BRIEF –
What is the number of lines in the listing below that include the string "RFID"? Answer with that number alone.
Segment Start: RAW DATA
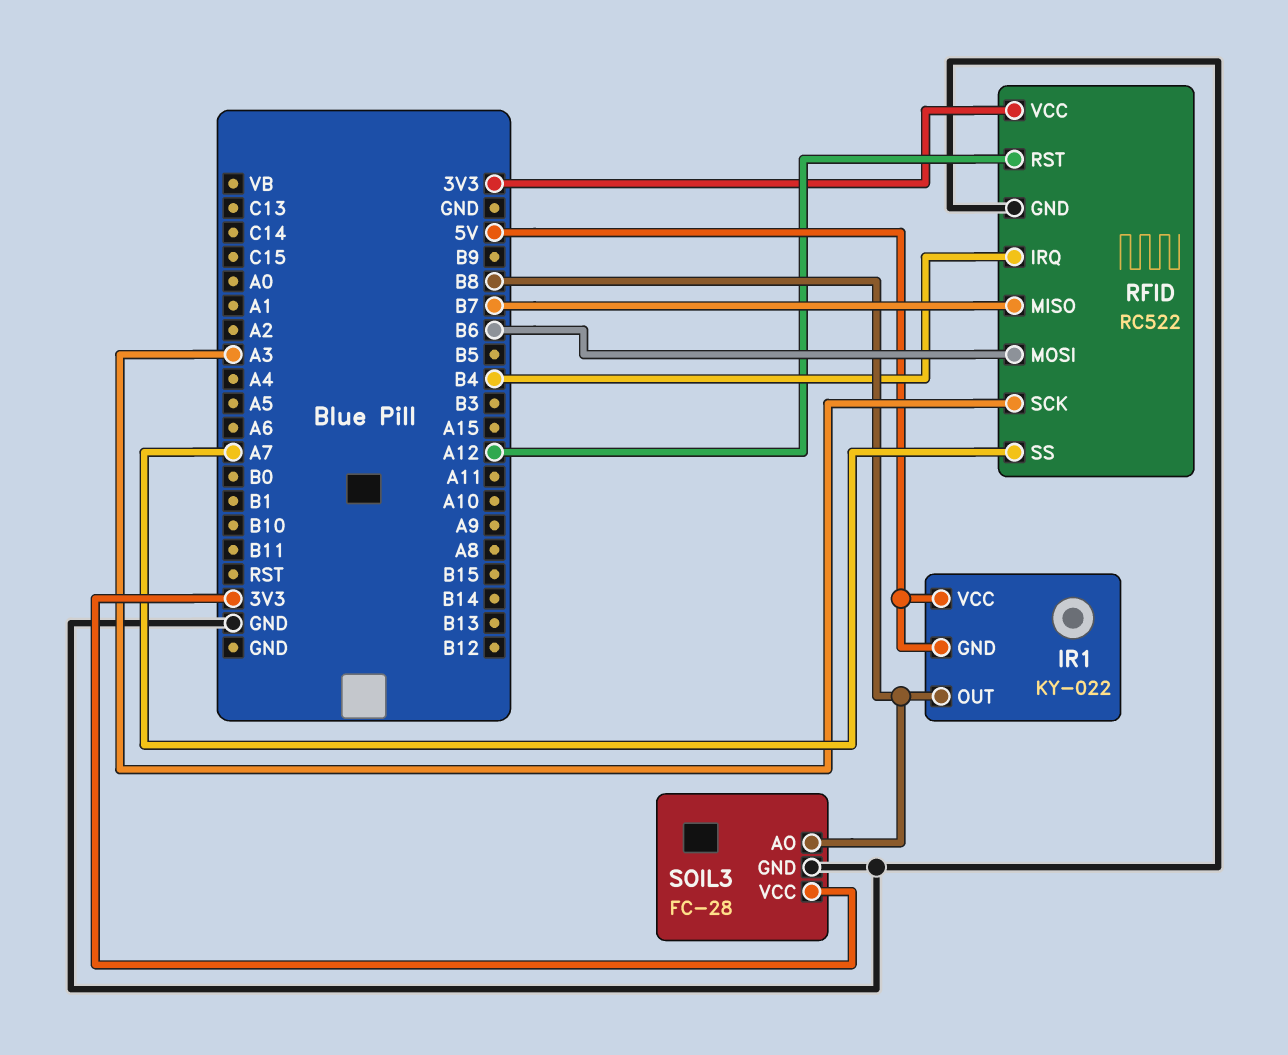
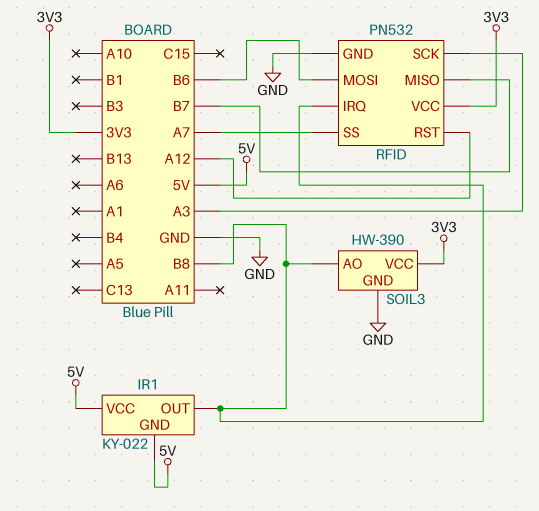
RFID: RC522 -> PN532
RFID pin IRQ: B4 -> B8
SOIL3: FC-28 -> HW-390

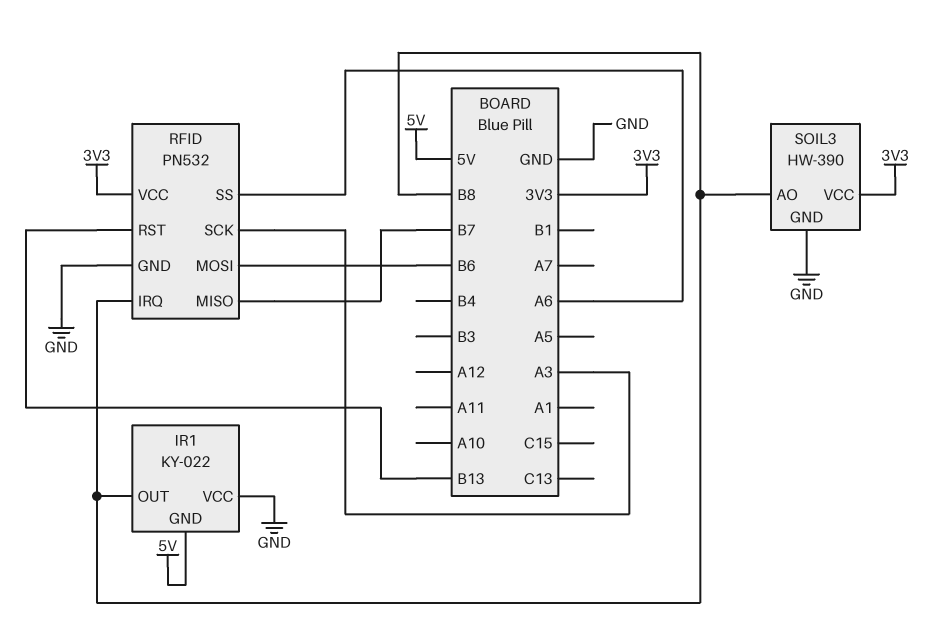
IR1 pin VCC: 5V -> GND
RFID pin RST: A12 -> B13
RFID pin SS: A7 -> A6

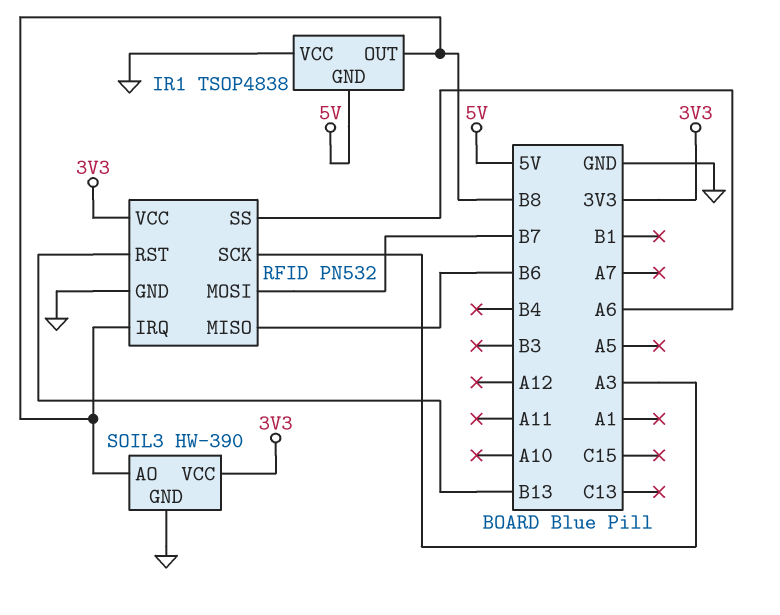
IR1: KY-022 -> TSOP4838
RFID pin MISO: B7 -> B6
RFID pin MOSI: B6 -> B7

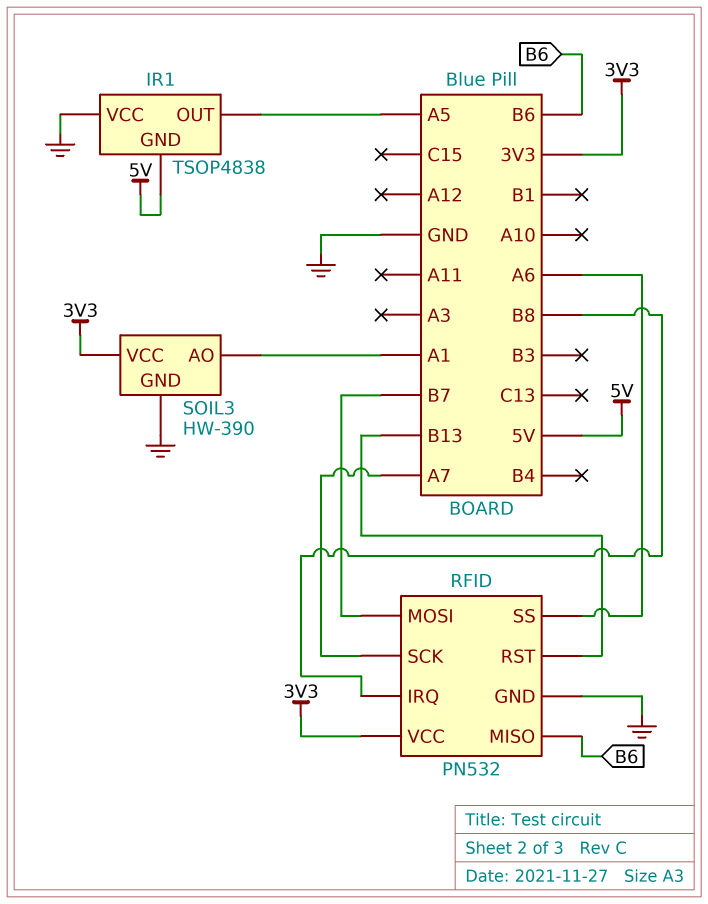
IR1 pin OUT: B8 -> A5
RFID pin SCK: A3 -> A7
SOIL3 pin AO: B8 -> A1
Segment End: RAW DATA
RESPONSE TO THIS TASK –
7